_EXERCISE REQUIREMENTS_. Tally the lines of the records that contain the string "downbow", matching case exactly. Give only the number.
[Start of INFORMATION SUPPLIED]
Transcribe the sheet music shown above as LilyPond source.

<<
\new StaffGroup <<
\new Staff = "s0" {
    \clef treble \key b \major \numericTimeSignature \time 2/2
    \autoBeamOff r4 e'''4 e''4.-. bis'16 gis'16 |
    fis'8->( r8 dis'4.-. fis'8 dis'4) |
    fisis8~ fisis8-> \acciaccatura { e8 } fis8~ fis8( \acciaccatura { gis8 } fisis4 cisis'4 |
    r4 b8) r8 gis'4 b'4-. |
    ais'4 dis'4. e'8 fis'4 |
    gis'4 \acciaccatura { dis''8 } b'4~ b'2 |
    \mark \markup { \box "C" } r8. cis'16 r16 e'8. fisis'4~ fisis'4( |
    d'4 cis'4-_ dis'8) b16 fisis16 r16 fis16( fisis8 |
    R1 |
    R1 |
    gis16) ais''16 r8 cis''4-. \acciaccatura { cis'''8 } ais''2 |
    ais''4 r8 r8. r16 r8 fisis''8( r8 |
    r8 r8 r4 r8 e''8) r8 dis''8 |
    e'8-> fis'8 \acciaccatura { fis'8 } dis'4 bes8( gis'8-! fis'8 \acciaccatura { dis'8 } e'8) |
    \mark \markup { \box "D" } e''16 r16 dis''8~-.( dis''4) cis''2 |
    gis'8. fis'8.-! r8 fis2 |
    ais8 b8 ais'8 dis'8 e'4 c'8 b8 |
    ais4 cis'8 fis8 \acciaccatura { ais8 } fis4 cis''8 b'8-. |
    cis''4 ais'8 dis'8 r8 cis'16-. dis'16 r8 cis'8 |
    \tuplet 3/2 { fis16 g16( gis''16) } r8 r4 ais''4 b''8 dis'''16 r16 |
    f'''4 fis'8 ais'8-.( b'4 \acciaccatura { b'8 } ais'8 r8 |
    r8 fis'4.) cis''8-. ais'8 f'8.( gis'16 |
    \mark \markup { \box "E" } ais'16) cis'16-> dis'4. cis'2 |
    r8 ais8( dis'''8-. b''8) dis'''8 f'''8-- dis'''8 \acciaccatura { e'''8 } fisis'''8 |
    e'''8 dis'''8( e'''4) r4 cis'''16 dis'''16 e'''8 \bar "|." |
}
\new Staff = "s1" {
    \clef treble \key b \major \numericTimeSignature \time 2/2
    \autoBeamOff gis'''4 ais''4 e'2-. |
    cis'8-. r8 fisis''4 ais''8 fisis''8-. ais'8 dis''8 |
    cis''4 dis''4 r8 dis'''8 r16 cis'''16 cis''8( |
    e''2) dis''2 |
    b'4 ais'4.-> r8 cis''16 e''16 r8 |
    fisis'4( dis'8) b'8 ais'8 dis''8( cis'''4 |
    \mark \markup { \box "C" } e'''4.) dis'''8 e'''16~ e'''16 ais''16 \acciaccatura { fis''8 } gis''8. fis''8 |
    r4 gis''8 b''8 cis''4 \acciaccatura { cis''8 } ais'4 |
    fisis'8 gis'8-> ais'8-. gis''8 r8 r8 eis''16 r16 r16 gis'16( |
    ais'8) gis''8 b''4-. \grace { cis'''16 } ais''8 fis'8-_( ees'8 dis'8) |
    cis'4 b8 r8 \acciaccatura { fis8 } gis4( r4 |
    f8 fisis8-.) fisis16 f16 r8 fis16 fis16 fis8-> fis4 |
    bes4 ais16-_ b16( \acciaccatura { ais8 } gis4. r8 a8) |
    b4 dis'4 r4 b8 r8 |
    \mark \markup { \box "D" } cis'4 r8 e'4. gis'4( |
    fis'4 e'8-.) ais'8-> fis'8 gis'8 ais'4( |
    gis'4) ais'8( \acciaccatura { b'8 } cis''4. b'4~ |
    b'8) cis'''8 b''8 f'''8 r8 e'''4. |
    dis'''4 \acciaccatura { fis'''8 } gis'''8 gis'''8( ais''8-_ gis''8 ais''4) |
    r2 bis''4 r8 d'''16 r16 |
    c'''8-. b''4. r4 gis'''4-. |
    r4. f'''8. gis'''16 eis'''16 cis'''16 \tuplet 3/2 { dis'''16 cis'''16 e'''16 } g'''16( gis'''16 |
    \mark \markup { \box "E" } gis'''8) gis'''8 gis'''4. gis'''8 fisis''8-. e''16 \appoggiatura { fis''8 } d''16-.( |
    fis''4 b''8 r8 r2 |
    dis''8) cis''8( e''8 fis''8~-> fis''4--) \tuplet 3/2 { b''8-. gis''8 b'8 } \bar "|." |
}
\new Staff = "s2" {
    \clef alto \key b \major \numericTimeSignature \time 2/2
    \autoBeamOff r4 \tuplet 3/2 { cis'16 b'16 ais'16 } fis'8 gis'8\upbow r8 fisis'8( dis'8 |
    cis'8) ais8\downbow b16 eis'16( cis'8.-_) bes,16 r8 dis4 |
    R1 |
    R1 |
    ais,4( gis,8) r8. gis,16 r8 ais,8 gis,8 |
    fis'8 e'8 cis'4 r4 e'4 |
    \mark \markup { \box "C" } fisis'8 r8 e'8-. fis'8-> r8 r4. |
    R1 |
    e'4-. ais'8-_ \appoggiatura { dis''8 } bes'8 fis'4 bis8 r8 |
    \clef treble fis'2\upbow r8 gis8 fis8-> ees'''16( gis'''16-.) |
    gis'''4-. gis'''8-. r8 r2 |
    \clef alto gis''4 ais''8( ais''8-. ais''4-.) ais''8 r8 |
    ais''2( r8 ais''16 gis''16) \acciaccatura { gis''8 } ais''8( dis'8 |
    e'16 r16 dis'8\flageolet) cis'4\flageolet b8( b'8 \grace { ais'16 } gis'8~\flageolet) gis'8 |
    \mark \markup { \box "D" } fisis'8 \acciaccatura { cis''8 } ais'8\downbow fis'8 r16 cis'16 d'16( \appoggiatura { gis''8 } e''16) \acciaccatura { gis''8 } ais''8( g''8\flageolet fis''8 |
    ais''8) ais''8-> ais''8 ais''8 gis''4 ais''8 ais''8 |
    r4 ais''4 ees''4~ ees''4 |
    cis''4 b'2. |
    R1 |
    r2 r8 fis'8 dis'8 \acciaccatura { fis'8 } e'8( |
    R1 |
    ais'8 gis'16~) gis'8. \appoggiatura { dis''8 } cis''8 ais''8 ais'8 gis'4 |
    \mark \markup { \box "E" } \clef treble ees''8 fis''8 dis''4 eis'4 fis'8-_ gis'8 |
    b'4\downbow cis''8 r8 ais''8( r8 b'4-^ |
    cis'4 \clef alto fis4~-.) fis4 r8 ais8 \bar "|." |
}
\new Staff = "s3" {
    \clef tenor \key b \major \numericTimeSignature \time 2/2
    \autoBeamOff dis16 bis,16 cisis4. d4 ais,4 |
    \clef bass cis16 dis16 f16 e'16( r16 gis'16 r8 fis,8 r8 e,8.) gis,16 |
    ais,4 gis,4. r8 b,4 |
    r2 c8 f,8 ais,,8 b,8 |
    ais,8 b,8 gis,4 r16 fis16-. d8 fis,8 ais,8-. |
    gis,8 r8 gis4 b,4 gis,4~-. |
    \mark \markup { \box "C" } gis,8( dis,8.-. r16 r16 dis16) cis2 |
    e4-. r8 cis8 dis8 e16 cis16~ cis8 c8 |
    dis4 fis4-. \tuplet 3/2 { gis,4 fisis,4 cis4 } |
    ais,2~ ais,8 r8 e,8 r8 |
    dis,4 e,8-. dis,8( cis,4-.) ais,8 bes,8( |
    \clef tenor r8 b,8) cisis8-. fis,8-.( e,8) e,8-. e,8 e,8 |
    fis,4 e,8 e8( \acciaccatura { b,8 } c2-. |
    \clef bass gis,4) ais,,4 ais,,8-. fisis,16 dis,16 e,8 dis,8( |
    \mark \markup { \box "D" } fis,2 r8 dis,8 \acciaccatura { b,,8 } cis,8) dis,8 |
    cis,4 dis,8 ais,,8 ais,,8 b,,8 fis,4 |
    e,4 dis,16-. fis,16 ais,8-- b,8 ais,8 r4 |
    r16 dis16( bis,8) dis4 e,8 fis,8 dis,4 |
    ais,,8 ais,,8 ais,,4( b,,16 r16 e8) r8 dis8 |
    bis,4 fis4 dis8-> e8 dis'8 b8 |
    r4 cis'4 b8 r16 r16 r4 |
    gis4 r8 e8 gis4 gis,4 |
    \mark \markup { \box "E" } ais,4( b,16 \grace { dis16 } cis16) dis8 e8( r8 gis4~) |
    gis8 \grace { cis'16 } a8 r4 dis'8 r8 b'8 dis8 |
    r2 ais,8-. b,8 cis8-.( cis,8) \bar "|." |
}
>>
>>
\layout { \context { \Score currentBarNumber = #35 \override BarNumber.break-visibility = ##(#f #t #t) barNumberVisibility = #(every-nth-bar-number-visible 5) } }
[End of INFORMATION SUPPLIED]
_ANSWER TO THIS TASK_. 3